● DATA SECTION
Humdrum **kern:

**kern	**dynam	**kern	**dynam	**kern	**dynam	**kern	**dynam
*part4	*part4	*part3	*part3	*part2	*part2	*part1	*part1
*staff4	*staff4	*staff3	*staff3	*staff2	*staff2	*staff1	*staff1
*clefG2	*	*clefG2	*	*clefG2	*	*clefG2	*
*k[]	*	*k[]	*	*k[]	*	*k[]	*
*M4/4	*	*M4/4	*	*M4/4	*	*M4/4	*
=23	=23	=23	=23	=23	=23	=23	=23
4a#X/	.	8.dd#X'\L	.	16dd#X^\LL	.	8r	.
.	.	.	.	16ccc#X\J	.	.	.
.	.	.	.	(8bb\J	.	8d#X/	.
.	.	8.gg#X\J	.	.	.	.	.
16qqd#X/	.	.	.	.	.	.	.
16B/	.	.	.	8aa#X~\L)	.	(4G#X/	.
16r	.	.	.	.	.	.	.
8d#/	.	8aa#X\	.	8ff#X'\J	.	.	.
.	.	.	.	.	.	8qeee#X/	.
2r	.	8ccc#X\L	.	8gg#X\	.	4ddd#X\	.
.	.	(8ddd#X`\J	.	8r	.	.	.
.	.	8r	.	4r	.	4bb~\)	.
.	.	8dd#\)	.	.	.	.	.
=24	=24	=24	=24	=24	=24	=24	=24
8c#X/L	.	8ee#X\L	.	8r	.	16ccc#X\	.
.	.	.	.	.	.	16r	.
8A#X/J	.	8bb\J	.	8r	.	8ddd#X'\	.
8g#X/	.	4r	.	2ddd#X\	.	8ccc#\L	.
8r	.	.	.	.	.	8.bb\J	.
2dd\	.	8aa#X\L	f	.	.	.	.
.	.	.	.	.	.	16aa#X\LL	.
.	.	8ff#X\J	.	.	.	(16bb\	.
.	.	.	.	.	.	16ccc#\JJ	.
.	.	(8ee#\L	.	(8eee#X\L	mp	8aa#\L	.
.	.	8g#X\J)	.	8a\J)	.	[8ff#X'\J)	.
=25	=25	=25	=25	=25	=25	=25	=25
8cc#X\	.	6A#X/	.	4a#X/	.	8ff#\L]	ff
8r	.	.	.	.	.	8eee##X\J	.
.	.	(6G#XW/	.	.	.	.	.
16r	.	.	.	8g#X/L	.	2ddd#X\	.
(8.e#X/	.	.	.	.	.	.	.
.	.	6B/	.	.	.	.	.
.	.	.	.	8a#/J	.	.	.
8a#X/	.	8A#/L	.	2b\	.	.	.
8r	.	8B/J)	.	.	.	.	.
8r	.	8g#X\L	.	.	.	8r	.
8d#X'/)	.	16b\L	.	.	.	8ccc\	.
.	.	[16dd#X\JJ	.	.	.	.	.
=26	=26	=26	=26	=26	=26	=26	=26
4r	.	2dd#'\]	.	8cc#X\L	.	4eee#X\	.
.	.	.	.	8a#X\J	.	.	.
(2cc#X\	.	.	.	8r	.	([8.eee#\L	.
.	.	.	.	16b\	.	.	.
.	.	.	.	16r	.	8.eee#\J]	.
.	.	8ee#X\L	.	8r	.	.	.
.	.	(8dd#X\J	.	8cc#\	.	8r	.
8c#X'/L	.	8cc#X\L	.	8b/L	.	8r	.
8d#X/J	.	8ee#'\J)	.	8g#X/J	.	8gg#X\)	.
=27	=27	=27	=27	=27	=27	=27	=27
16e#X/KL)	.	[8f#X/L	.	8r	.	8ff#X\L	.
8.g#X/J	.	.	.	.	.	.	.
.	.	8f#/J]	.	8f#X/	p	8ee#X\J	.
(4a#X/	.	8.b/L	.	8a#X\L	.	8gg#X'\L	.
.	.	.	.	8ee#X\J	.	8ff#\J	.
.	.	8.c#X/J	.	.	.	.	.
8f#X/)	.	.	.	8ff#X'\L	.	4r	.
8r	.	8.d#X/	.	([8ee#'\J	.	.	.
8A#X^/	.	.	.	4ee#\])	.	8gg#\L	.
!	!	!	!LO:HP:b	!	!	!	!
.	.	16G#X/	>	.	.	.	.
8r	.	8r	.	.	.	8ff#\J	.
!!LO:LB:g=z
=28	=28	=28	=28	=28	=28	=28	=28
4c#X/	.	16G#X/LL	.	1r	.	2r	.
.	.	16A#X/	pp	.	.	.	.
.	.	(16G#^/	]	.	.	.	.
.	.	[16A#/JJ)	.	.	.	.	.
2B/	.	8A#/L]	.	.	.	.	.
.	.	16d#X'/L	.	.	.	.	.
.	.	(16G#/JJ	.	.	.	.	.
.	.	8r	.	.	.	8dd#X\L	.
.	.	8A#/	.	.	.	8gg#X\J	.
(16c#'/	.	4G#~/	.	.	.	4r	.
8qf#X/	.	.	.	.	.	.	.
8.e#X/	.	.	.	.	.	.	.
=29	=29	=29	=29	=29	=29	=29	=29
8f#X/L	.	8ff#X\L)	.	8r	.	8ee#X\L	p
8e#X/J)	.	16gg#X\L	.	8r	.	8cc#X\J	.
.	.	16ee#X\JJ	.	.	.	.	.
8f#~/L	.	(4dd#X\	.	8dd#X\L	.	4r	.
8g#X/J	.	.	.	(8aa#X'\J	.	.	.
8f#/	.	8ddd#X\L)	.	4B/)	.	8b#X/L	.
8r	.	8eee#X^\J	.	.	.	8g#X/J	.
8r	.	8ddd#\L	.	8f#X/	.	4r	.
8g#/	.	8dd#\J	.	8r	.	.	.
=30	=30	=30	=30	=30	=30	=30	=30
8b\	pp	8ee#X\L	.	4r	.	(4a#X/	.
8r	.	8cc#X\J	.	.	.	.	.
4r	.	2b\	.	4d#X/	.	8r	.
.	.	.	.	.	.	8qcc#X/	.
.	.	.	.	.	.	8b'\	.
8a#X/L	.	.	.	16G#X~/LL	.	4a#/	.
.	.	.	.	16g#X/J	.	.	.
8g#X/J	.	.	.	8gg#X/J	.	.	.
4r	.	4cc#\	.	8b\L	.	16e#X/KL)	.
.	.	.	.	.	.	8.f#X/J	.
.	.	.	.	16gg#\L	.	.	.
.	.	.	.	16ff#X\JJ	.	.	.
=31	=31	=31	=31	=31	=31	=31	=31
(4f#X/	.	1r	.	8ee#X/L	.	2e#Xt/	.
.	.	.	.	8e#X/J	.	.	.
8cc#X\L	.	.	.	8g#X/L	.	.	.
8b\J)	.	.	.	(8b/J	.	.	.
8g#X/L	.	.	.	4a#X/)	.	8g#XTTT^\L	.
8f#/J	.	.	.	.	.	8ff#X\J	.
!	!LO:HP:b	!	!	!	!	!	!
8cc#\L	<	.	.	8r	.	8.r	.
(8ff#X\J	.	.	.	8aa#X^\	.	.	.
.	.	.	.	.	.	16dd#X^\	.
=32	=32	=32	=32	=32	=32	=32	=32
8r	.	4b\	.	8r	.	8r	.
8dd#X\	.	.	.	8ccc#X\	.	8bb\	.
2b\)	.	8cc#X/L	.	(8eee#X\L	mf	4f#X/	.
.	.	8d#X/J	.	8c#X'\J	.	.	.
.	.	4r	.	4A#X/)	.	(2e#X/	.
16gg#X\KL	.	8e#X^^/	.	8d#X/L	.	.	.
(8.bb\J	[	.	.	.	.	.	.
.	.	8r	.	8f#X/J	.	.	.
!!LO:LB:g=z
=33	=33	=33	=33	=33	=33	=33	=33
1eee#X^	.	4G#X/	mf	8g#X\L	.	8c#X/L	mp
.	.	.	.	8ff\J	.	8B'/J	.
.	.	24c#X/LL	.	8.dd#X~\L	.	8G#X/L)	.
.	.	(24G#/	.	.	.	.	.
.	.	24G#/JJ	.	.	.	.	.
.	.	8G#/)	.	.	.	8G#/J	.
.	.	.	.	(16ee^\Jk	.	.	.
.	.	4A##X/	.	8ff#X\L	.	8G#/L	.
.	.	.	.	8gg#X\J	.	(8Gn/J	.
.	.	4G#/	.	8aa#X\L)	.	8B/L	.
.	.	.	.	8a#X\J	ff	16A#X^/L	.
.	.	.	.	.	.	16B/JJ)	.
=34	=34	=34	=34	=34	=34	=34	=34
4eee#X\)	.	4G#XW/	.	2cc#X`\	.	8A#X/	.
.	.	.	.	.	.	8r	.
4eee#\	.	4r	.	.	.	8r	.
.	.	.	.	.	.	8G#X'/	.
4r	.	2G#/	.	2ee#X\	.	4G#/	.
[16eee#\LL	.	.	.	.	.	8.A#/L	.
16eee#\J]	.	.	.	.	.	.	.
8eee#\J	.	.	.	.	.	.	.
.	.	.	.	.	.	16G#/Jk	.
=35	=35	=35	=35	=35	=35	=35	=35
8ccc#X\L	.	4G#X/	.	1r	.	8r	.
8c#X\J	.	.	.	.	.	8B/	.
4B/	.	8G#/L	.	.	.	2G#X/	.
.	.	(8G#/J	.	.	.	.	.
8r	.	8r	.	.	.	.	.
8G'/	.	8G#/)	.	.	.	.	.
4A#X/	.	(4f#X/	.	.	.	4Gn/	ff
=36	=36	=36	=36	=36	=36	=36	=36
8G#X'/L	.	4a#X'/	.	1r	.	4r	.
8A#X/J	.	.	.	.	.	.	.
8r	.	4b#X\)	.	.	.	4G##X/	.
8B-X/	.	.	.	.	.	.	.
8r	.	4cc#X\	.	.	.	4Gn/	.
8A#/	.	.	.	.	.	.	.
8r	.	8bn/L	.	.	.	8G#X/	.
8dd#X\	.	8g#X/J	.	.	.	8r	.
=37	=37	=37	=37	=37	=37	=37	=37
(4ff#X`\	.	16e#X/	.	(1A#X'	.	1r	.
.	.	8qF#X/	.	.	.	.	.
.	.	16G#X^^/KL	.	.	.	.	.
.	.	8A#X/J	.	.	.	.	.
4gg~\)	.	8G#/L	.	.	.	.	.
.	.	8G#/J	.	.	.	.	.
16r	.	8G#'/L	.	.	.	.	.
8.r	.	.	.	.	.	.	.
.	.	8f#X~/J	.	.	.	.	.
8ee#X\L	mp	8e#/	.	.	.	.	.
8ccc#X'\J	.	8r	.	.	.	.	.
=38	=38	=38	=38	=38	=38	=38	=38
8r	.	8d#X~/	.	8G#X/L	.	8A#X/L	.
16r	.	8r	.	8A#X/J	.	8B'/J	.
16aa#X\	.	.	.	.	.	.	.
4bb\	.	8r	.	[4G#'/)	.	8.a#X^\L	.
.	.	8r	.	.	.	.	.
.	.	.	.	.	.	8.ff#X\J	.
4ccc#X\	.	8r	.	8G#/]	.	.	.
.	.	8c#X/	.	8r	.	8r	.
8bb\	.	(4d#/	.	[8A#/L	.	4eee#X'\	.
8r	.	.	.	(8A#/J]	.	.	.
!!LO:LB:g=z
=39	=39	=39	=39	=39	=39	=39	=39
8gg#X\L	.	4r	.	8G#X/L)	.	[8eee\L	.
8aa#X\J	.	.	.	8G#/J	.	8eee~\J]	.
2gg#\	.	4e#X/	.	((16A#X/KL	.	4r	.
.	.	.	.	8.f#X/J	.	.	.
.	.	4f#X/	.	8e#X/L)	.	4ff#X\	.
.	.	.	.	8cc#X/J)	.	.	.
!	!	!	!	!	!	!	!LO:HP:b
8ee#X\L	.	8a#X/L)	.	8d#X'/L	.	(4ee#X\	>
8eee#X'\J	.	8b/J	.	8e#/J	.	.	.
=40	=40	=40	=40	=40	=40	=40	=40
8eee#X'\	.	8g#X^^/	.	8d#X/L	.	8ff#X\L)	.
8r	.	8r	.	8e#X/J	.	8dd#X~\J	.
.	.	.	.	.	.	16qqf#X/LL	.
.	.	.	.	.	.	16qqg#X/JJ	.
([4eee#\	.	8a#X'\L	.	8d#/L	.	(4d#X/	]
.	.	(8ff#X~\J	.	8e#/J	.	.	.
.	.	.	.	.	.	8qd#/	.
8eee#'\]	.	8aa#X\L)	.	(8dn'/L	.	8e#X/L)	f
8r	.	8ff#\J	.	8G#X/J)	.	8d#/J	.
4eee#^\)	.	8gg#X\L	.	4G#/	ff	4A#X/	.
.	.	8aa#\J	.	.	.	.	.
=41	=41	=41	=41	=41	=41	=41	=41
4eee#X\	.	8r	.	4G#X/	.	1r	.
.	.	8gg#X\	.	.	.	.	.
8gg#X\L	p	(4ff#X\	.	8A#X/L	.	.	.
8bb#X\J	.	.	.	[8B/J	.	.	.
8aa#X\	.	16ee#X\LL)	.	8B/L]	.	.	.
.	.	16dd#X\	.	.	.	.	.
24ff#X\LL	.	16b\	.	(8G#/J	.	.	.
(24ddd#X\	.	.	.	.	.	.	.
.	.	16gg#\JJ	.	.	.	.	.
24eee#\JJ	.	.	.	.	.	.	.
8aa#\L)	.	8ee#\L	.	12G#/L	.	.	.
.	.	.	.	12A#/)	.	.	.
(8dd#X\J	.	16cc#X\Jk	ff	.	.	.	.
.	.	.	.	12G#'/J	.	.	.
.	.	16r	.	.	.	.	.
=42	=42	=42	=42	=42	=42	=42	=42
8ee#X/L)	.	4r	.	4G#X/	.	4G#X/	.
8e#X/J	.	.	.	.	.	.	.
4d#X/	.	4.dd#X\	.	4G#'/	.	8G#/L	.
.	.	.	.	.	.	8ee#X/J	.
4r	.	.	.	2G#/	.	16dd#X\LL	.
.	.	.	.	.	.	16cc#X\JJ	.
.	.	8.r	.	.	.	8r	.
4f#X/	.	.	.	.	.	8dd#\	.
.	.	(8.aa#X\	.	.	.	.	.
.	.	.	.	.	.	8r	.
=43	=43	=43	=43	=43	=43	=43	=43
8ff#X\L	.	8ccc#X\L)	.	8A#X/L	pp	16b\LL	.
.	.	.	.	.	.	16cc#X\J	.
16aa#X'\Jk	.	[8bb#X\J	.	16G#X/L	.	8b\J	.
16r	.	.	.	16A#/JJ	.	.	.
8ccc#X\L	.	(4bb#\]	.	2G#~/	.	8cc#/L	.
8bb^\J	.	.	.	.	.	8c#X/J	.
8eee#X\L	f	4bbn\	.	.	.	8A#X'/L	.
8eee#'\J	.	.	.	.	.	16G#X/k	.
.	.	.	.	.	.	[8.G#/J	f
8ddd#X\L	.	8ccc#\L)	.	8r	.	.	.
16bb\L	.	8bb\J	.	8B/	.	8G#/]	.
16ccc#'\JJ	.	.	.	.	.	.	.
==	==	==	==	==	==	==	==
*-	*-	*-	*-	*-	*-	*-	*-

● EXERCISE AIM
Gather every line in the entries above that contains the string "kern".

● FINISHED TASK
Humdrum **kern:
**kern	**dynam	**kern	**dynam	**kern	**dynam	**kern	**dynam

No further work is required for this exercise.